**Records excerpted from a collection**:
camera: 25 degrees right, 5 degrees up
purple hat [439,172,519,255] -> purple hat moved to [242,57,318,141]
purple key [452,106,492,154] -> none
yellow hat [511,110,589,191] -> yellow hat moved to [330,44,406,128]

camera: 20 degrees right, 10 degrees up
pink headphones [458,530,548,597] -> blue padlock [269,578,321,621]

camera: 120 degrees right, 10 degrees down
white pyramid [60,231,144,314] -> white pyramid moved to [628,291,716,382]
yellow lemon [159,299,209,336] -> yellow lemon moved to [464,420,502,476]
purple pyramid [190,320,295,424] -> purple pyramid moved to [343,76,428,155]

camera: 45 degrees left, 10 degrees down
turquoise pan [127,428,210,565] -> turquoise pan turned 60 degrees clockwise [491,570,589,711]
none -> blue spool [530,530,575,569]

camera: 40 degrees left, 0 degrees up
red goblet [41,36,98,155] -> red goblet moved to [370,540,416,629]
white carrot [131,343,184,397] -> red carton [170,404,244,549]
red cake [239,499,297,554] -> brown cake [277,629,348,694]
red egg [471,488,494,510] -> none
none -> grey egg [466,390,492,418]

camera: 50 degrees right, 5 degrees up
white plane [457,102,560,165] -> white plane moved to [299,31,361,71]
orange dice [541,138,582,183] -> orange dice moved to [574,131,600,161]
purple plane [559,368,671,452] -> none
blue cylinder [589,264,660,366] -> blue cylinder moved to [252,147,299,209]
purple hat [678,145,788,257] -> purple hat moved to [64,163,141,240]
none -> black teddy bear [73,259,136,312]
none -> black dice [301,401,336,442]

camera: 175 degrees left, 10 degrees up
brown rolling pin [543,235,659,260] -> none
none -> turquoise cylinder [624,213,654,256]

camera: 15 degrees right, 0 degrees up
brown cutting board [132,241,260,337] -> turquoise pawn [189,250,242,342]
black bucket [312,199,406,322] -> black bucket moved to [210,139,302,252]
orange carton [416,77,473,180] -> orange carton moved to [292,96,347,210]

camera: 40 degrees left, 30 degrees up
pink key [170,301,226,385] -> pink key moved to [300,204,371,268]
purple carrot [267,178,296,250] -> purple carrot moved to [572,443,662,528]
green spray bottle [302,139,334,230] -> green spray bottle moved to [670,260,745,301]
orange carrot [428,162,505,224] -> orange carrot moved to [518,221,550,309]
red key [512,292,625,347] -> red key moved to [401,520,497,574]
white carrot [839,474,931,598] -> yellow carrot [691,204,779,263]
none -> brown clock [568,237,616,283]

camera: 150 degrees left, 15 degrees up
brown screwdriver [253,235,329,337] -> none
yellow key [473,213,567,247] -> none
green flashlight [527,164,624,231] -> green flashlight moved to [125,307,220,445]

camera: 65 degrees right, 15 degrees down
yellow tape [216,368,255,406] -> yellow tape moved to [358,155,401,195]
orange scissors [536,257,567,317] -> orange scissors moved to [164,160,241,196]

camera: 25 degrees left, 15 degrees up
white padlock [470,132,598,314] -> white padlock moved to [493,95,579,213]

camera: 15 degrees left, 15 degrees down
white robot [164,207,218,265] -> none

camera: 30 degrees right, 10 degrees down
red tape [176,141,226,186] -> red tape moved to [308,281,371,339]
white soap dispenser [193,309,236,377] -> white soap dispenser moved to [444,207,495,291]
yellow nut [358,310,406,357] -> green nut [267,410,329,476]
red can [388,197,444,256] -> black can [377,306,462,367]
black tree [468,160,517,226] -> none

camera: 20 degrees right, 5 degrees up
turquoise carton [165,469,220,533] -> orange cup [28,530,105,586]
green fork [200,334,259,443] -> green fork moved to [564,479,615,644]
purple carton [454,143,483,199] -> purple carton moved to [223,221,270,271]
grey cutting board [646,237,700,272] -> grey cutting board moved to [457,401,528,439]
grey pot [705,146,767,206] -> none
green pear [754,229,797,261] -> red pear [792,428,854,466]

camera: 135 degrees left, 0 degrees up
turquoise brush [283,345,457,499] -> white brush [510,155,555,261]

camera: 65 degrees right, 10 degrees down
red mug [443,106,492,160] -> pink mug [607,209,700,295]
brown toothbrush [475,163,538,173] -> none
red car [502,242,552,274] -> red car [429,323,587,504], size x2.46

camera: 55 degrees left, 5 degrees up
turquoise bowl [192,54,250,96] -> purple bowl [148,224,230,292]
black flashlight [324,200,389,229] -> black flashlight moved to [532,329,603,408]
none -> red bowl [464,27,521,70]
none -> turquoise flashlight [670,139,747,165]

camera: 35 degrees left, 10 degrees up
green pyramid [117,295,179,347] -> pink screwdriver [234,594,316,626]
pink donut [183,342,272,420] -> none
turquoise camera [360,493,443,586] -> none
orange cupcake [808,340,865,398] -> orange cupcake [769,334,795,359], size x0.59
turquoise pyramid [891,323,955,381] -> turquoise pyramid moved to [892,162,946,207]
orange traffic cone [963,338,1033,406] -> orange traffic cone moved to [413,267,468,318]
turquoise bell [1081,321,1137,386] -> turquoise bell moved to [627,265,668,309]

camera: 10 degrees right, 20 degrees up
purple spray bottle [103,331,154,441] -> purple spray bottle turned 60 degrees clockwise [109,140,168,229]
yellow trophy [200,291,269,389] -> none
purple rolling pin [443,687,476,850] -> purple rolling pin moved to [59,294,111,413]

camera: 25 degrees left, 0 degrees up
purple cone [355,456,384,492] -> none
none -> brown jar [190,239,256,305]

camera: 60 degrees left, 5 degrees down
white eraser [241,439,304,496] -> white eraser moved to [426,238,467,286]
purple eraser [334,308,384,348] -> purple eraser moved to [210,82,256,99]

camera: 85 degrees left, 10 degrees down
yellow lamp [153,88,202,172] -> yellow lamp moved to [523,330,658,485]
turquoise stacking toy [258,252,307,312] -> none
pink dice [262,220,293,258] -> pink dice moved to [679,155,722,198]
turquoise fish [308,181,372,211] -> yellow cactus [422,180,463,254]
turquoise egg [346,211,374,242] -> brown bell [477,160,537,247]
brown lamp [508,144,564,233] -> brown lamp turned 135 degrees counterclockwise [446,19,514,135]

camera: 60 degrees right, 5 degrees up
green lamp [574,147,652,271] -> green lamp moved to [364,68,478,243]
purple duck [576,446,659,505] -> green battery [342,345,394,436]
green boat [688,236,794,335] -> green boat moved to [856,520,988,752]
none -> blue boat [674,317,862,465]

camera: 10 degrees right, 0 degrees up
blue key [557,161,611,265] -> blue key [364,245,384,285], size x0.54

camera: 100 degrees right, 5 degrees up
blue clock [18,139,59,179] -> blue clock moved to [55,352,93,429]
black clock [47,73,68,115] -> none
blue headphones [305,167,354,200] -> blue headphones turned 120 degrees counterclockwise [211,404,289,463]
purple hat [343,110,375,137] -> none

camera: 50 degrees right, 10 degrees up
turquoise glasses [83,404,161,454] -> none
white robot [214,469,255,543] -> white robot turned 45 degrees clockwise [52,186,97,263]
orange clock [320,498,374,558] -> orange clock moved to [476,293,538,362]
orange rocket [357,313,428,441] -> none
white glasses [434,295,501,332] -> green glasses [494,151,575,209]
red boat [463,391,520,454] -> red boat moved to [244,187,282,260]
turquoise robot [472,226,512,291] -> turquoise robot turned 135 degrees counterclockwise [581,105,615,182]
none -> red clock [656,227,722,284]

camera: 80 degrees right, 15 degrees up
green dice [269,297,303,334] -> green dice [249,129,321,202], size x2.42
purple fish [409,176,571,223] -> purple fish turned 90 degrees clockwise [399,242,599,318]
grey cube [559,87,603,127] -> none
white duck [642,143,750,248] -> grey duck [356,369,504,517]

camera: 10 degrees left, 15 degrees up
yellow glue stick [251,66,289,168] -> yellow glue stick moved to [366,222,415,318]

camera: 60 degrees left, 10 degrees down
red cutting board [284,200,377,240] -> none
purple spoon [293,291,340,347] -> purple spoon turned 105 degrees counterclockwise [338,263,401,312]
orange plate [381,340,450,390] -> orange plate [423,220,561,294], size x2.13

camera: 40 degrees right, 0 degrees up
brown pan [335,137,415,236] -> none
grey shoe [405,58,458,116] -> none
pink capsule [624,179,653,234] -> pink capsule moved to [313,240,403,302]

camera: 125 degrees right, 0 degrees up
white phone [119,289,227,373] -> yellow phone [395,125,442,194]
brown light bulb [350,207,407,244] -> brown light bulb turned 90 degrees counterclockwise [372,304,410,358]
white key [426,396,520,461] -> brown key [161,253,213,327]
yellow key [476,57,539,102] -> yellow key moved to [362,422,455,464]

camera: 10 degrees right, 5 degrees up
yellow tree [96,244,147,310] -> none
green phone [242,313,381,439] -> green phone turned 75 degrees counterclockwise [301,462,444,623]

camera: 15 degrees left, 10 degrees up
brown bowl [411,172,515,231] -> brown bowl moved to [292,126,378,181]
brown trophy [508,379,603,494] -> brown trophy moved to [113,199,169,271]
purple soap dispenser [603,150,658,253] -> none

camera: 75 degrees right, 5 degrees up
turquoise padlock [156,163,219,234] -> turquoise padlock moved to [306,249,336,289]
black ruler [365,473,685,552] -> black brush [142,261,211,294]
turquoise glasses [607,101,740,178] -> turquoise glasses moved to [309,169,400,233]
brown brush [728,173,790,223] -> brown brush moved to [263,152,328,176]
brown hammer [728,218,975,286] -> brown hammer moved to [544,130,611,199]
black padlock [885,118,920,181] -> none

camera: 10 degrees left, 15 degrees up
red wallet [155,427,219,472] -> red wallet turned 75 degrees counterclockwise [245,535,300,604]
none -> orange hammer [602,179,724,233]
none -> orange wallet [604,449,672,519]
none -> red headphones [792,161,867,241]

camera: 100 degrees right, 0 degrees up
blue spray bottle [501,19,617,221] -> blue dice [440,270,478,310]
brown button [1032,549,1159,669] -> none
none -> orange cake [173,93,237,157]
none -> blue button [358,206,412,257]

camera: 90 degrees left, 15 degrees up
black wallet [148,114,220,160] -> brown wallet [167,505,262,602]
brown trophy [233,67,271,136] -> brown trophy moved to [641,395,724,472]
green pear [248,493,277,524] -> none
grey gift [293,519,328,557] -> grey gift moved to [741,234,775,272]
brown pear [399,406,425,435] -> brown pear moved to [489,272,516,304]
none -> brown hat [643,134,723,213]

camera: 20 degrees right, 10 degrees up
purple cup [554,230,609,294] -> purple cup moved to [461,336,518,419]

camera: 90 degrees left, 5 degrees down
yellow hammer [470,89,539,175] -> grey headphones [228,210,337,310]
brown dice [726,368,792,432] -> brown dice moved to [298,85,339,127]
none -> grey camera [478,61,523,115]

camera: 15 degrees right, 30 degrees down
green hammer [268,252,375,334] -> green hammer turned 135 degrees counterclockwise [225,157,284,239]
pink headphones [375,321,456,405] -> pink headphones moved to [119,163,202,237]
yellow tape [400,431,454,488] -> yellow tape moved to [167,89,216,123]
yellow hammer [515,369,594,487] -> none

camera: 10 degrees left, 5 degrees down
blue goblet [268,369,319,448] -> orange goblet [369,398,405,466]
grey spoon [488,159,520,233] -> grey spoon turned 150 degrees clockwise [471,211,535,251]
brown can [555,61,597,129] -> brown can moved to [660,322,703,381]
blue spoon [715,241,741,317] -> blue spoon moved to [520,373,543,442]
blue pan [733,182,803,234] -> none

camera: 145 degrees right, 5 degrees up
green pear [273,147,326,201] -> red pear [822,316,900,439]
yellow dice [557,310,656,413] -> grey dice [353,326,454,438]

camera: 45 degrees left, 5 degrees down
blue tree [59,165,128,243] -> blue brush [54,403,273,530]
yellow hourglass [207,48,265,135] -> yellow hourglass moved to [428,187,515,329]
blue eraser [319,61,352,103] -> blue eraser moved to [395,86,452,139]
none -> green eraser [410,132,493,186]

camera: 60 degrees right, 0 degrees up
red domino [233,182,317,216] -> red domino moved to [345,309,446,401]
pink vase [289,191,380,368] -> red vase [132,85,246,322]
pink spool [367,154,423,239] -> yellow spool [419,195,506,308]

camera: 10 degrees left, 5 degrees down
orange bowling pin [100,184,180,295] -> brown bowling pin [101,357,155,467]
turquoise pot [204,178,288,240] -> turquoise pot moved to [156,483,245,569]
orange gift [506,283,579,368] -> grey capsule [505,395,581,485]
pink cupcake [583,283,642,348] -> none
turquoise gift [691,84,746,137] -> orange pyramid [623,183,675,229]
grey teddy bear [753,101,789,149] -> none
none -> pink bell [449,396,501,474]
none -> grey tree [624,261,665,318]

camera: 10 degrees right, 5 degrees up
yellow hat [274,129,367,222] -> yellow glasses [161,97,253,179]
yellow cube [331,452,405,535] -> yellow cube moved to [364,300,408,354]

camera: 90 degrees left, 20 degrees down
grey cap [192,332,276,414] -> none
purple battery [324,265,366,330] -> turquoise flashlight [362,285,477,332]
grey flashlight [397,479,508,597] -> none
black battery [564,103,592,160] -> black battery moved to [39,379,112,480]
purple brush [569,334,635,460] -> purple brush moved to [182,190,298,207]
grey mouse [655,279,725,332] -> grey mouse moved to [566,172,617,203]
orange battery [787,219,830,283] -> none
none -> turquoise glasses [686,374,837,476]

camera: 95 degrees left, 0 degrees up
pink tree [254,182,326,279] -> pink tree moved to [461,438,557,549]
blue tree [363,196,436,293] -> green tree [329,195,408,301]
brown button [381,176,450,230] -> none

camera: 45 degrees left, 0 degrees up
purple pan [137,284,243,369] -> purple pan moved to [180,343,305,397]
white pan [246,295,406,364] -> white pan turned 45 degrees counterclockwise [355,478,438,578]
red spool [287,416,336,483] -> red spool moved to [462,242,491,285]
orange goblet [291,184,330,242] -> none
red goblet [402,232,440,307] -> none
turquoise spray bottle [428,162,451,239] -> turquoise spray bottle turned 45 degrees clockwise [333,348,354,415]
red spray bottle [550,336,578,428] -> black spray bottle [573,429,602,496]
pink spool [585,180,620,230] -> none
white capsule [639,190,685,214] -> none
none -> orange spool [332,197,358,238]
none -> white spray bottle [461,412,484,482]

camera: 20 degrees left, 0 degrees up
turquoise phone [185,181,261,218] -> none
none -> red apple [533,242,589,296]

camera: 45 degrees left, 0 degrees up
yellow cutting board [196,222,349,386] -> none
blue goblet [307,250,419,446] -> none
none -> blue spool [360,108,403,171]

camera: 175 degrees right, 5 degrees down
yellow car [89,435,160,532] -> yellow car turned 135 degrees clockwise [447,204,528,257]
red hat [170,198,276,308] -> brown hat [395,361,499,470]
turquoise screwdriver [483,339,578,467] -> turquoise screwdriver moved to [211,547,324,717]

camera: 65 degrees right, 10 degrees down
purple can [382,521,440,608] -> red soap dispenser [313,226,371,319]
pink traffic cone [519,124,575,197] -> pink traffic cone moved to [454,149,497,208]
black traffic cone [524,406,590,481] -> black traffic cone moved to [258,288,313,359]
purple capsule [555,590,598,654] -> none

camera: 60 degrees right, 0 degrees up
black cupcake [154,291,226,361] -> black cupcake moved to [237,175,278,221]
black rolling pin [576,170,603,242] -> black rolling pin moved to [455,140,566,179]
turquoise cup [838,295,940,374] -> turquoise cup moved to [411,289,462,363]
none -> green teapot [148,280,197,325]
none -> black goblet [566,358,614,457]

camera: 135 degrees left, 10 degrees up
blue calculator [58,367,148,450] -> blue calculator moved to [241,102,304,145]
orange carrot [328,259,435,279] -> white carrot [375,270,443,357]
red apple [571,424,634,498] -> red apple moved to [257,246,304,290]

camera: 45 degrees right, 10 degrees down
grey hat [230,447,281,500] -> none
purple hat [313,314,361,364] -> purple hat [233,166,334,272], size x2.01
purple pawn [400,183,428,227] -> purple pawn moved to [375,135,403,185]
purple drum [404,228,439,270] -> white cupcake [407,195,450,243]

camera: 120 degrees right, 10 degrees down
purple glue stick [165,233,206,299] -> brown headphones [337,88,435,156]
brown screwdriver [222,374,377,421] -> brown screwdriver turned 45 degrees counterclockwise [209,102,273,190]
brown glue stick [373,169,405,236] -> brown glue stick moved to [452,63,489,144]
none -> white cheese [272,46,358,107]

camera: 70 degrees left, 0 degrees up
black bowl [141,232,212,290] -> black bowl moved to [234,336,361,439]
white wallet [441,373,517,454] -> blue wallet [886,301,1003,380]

**Task prompt**: Search the entries for lines with the string "cupcake", then report their number alone.

**Answer space**: 4